*** GIVEN ENTRIES ***
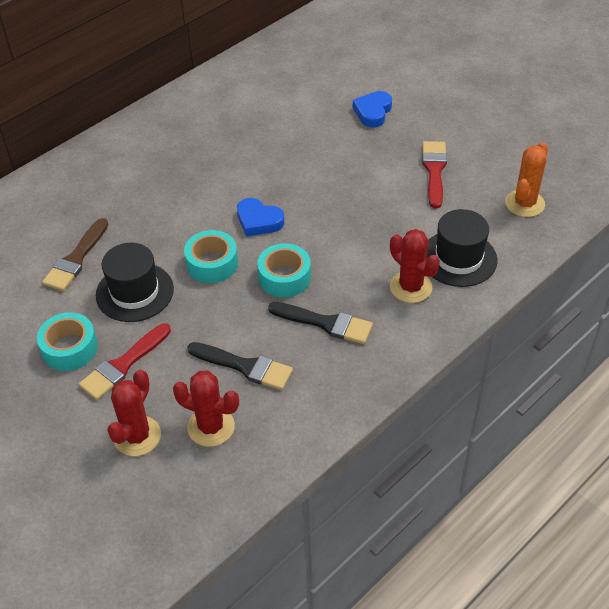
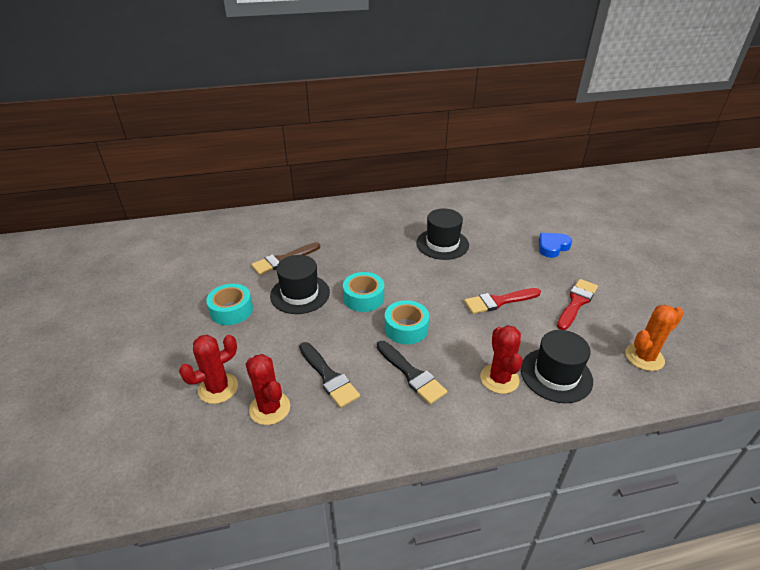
camera: 30 degrees right, 10 degrees down
(123, 364) = (253, 336): red brush -> red brush (499, 301)
(251, 157) = (442, 244): none -> black hat
(258, 221) = (417, 284): blue heart -> none

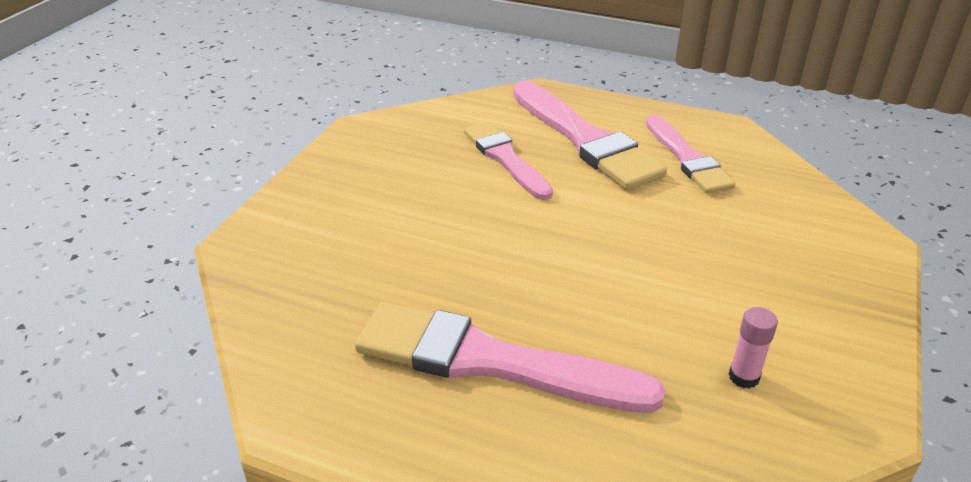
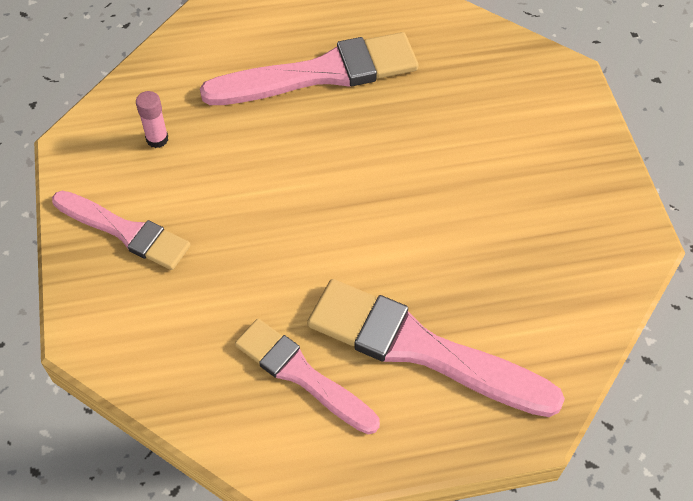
camera: 145 degrees right, 20 degrees up
(505, 158) = (472, 273): pink brush -> pink brush (125, 231)

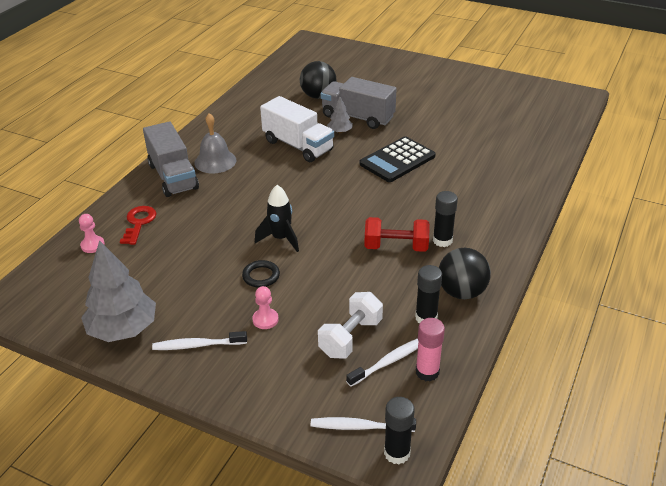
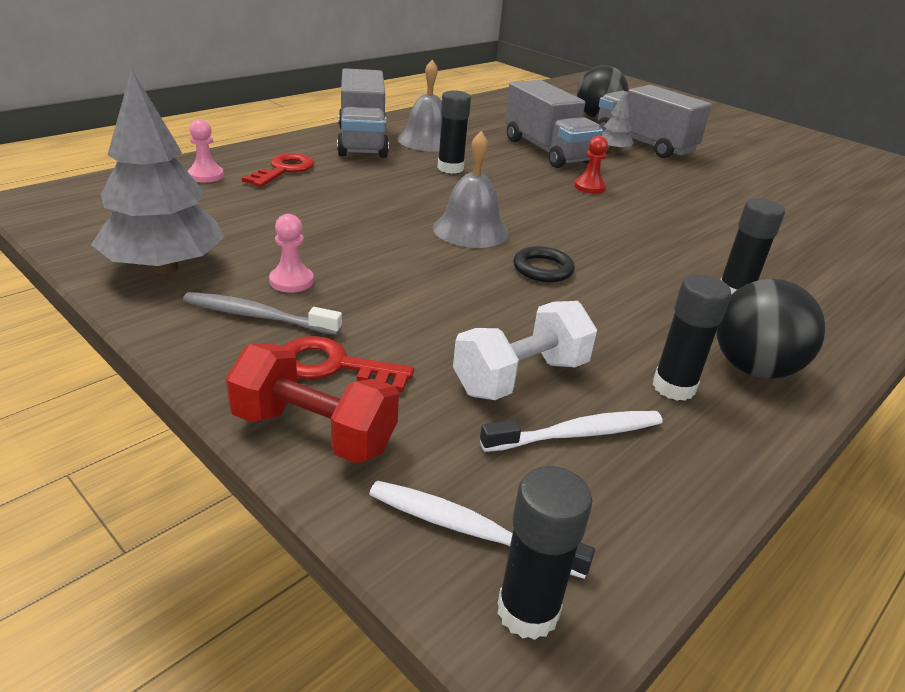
camera: 15 degrees right, 5 degrees down
(197, 345) = (258, 316): white toothbrush -> grey toothbrush
(243, 185) = (450, 168): none -> black glue stick
(255, 363) = (333, 365): none -> red key
(261, 276) = (415, 262): black ring -> black ring (543, 269)
(265, 319) = (388, 314): pink pawn -> pink pawn (291, 281)
(281, 239) = (470, 230): black rocket -> grey bell
(298, 145) = (547, 151): white truck -> grey truck
(337, 174) = (589, 187): none -> red pawn
(396, 247) = (651, 282): red dumbbell -> red dumbbell (314, 432)
(397, 160) = (687, 193): black calculator -> none
(427, 372) = (649, 474): pink glue stick -> none

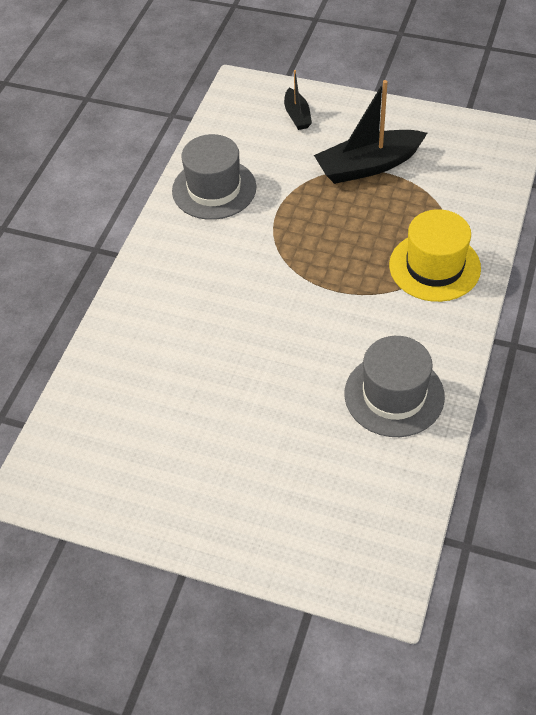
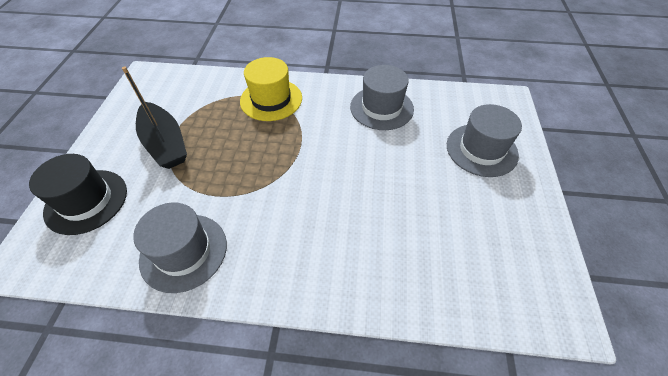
camera: 105 degrees left, 0 degrees up
(279, 499) = (481, 150): none -> grey hat
(297, 115) = (86, 201): black boat -> black hat

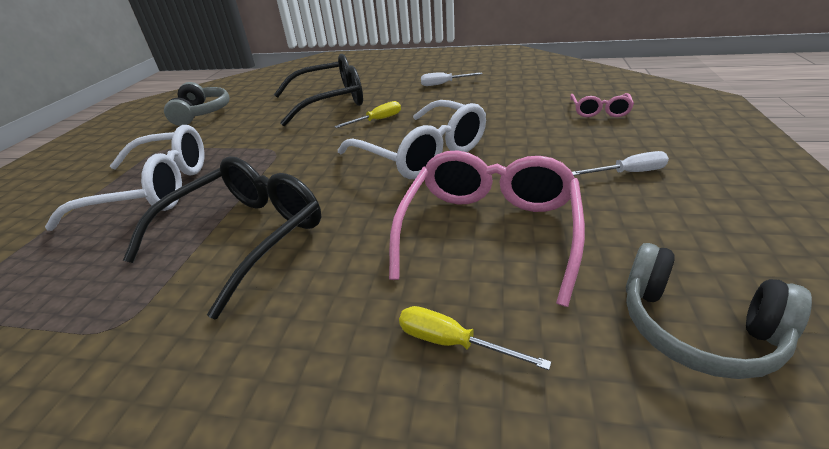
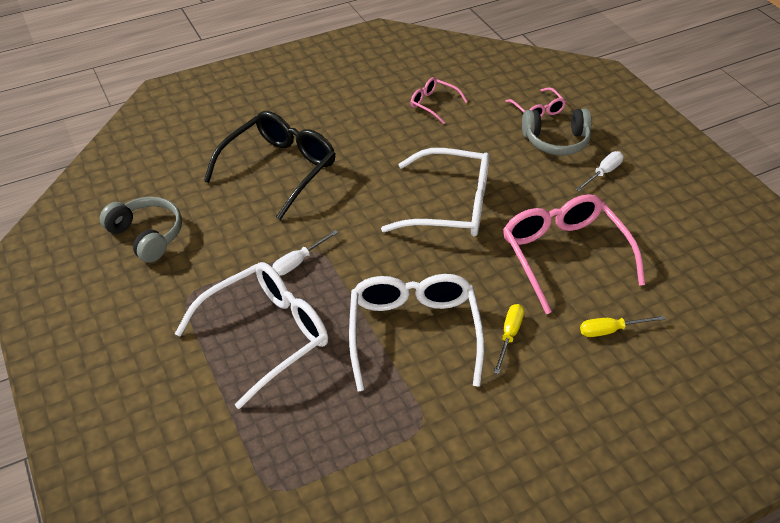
camera: 40 degrees left, 10 degrees up
(246, 236) = (414, 333): black glasses -> white glasses
(377, 120) = (365, 180): yellow screwdriver -> yellow screwdriver (509, 336)
(444, 84) = (370, 108): white screwdriver -> white screwdriver (298, 261)
(499, 90) = (433, 104): none -> pink glasses
(696, 328) = (700, 269): grey headphones -> grey headphones (556, 141)

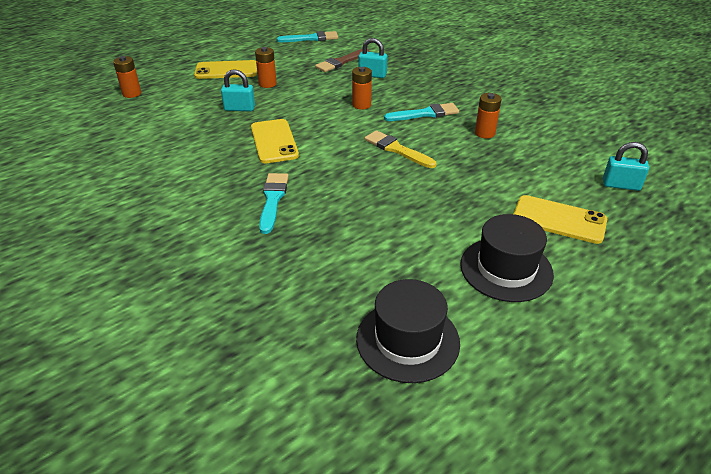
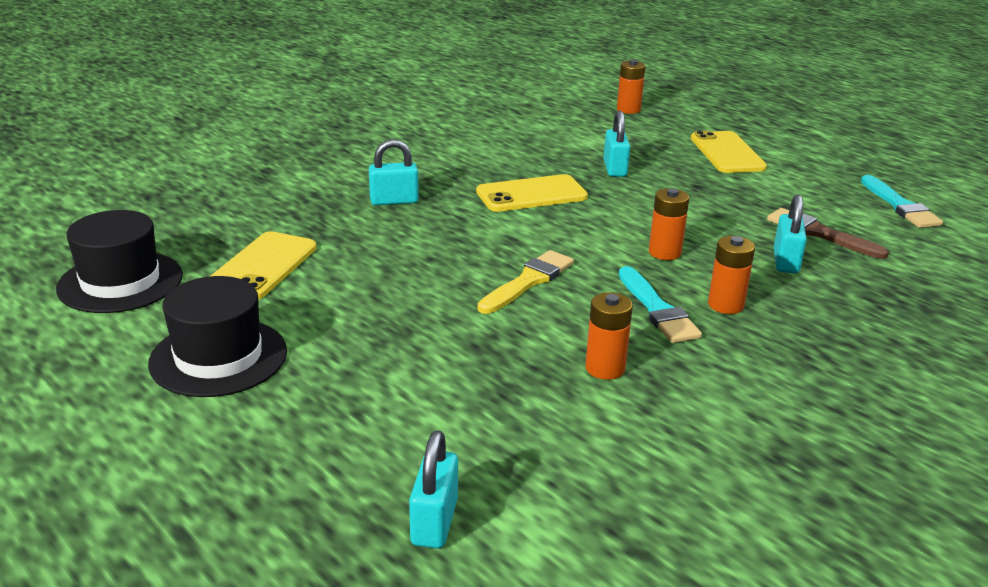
camera: 85 degrees right, 10 degrees down
(267, 84) = (700, 181): orange battery -> orange battery (725, 305)
(273, 200) = (394, 201): turquoise brush -> turquoise padlock
(559, 220) = (327, 422): yellow phone -> yellow phone (263, 266)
*** End of GIVEN ENTRIES ***
**TO DO**
Show every line in the entries where the string "left" occurs.

**ANSWER FOR THE TASK**
camera: 105 degrees left, 0 degrees up
camera: 40 degrees left, 10 degrees up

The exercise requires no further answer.